Data in this exercise =
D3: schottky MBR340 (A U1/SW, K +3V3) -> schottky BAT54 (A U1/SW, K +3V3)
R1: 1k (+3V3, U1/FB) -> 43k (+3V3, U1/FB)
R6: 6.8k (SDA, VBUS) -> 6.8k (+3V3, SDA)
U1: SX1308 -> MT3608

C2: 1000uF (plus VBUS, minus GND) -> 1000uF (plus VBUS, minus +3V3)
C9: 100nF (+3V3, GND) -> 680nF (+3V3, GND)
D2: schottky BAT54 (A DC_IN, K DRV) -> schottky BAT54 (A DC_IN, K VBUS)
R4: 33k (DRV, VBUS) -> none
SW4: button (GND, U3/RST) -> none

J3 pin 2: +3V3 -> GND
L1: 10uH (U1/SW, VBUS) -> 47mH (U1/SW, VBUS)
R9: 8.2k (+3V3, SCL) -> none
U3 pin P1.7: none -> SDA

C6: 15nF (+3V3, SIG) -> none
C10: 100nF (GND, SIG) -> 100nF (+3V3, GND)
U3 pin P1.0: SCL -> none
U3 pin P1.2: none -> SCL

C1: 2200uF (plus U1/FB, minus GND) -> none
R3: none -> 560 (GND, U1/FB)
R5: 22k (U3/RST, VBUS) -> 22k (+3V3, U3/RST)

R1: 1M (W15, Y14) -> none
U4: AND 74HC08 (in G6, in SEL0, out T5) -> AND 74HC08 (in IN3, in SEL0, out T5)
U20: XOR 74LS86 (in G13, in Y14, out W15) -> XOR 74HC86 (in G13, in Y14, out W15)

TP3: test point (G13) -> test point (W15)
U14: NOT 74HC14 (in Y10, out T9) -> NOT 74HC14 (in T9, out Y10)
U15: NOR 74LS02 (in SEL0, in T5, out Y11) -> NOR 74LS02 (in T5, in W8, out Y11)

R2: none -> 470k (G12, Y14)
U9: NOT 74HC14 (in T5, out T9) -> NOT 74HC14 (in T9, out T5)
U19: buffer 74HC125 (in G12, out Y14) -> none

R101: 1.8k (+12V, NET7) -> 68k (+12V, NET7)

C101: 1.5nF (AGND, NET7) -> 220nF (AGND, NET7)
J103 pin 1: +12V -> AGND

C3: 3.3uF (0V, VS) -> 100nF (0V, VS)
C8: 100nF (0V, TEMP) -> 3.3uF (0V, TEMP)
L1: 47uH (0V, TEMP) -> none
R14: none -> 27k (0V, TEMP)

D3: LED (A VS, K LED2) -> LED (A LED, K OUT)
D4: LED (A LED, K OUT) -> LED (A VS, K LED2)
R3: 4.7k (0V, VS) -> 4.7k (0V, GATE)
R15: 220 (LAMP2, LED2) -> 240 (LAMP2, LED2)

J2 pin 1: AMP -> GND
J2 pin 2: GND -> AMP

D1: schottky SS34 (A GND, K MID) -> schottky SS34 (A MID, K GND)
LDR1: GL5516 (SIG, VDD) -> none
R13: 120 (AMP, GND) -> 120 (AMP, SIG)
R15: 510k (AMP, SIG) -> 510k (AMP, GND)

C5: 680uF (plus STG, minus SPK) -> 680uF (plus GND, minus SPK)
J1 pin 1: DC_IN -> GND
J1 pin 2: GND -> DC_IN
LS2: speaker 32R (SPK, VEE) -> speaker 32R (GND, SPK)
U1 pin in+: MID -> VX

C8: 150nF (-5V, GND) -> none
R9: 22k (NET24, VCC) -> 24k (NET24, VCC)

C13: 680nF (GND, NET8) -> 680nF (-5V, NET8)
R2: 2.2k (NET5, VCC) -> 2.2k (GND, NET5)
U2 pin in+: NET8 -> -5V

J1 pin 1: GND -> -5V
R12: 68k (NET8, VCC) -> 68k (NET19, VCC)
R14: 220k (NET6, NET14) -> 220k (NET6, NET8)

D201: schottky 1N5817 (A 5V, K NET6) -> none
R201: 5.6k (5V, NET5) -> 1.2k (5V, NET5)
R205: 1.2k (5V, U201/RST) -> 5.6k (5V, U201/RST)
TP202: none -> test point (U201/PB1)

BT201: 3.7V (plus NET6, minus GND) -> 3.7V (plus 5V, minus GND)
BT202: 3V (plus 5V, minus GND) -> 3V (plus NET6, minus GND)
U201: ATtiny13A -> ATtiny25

Assignment =
Output exactly, and only, the lines running from the one that contains "U19: buffer 74HC125 (in G12, out Y14) -> none" through the last line of the entries above.

Solution below =
U19: buffer 74HC125 (in G12, out Y14) -> none

R101: 1.8k (+12V, NET7) -> 68k (+12V, NET7)

C101: 1.5nF (AGND, NET7) -> 220nF (AGND, NET7)
J103 pin 1: +12V -> AGND

C3: 3.3uF (0V, VS) -> 100nF (0V, VS)
C8: 100nF (0V, TEMP) -> 3.3uF (0V, TEMP)
L1: 47uH (0V, TEMP) -> none
R14: none -> 27k (0V, TEMP)

D3: LED (A VS, K LED2) -> LED (A LED, K OUT)
D4: LED (A LED, K OUT) -> LED (A VS, K LED2)
R3: 4.7k (0V, VS) -> 4.7k (0V, GATE)
R15: 220 (LAMP2, LED2) -> 240 (LAMP2, LED2)

J2 pin 1: AMP -> GND
J2 pin 2: GND -> AMP

D1: schottky SS34 (A GND, K MID) -> schottky SS34 (A MID, K GND)
LDR1: GL5516 (SIG, VDD) -> none
R13: 120 (AMP, GND) -> 120 (AMP, SIG)
R15: 510k (AMP, SIG) -> 510k (AMP, GND)

C5: 680uF (plus STG, minus SPK) -> 680uF (plus GND, minus SPK)
J1 pin 1: DC_IN -> GND
J1 pin 2: GND -> DC_IN
LS2: speaker 32R (SPK, VEE) -> speaker 32R (GND, SPK)
U1 pin in+: MID -> VX

C8: 150nF (-5V, GND) -> none
R9: 22k (NET24, VCC) -> 24k (NET24, VCC)

C13: 680nF (GND, NET8) -> 680nF (-5V, NET8)
R2: 2.2k (NET5, VCC) -> 2.2k (GND, NET5)
U2 pin in+: NET8 -> -5V

J1 pin 1: GND -> -5V
R12: 68k (NET8, VCC) -> 68k (NET19, VCC)
R14: 220k (NET6, NET14) -> 220k (NET6, NET8)

D201: schottky 1N5817 (A 5V, K NET6) -> none
R201: 5.6k (5V, NET5) -> 1.2k (5V, NET5)
R205: 1.2k (5V, U201/RST) -> 5.6k (5V, U201/RST)
TP202: none -> test point (U201/PB1)

BT201: 3.7V (plus NET6, minus GND) -> 3.7V (plus 5V, minus GND)
BT202: 3V (plus 5V, minus GND) -> 3V (plus NET6, minus GND)
U201: ATtiny13A -> ATtiny25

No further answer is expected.